▸ **WHAT THE EXERCISE ASKS**
Write all entries out exactly, images excluded.

== GIVEN INFORMATION ==

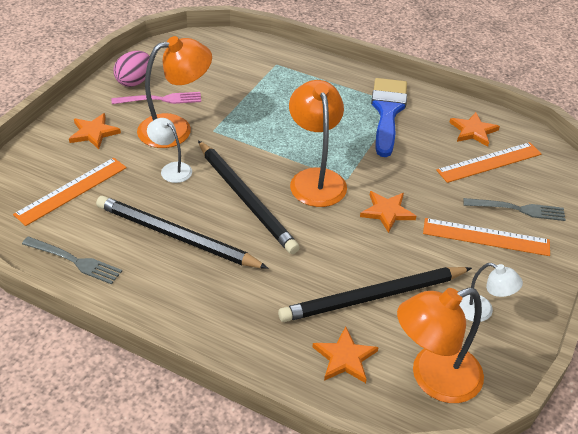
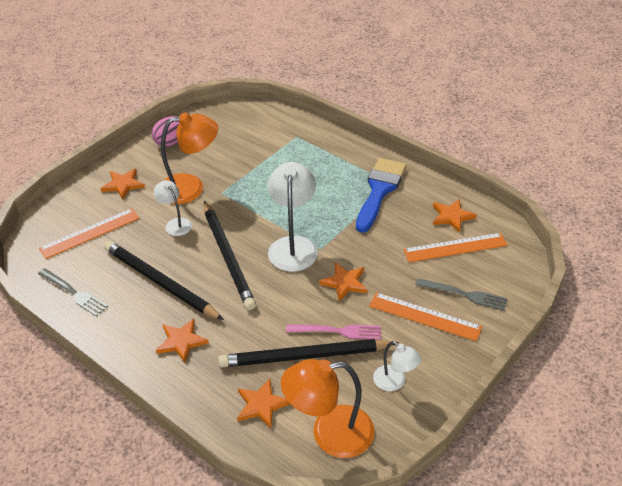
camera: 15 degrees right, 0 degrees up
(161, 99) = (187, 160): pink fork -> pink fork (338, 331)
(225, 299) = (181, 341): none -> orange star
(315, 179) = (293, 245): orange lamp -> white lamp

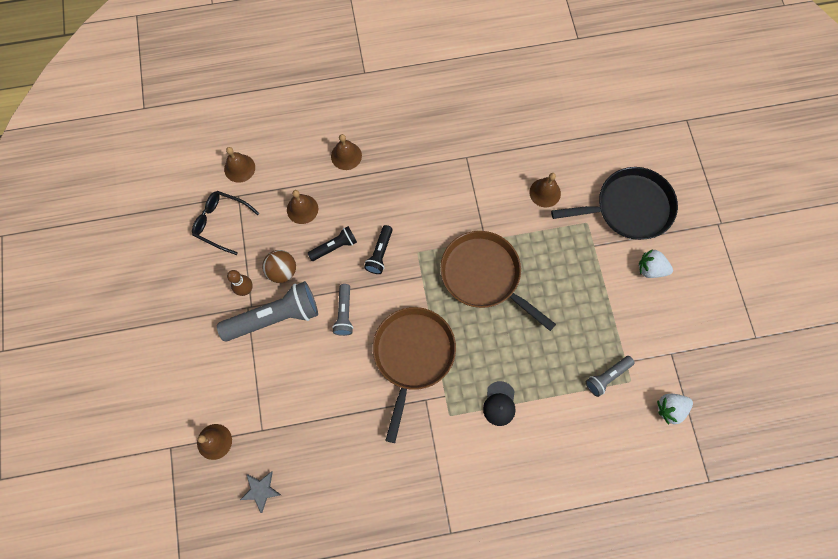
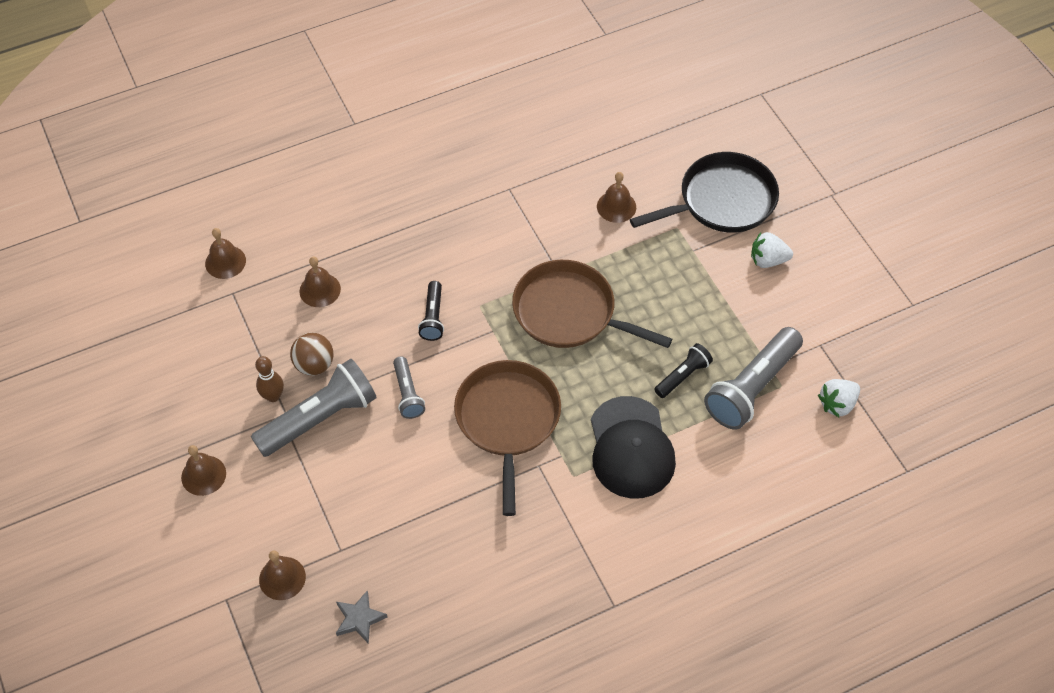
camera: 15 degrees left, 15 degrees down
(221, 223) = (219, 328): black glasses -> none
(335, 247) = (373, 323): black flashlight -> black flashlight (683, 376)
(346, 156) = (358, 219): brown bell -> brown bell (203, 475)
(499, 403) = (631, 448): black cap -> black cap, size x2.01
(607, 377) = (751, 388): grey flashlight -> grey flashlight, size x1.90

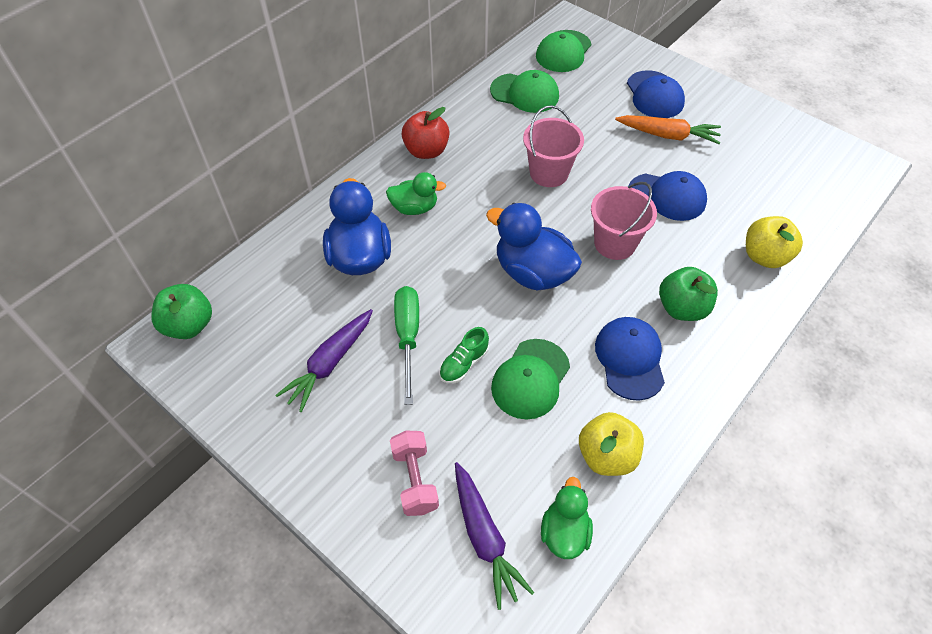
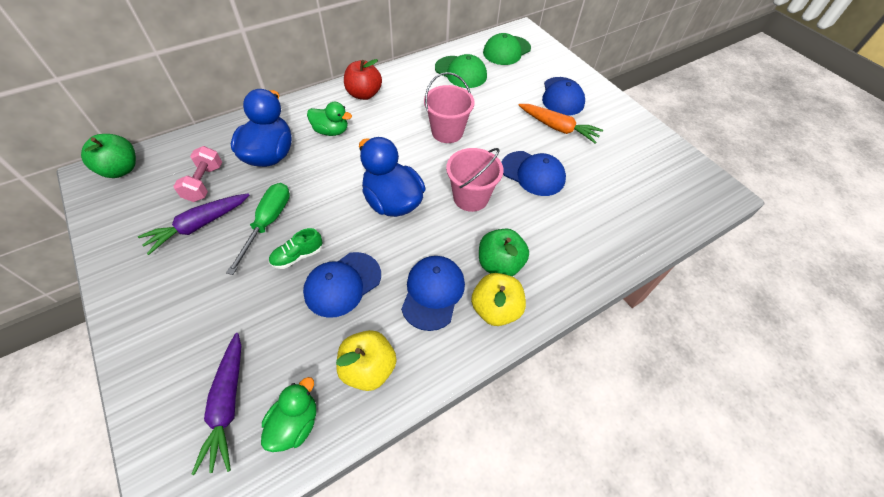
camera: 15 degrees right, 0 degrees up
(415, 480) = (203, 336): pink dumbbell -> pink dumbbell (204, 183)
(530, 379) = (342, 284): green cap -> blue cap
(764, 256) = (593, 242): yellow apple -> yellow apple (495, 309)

===

▸ **WRITTEN RESPONSE**
camera: 15 degrees right, 0 degrees up
(161, 99) = (187, 160): pink fork -> pink fork (338, 331)
(225, 299) = (181, 341): none -> orange star
(315, 179) = (293, 245): orange lamp -> white lamp

camera: 15 degrees left, 15 degrees down
(221, 223) = (219, 328): black glasses -> none
(335, 247) = (373, 323): black flashlight -> black flashlight (683, 376)
(346, 156) = (358, 219): brown bell -> brown bell (203, 475)
(499, 403) = (631, 448): black cap -> black cap, size x2.01
(607, 377) = (751, 388): grey flashlight -> grey flashlight, size x1.90

camera: 15 degrees right, 0 degrees up
(415, 480) = (203, 336): pink dumbbell -> pink dumbbell (204, 183)
(530, 379) = (342, 284): green cap -> blue cap
(764, 256) = (593, 242): yellow apple -> yellow apple (495, 309)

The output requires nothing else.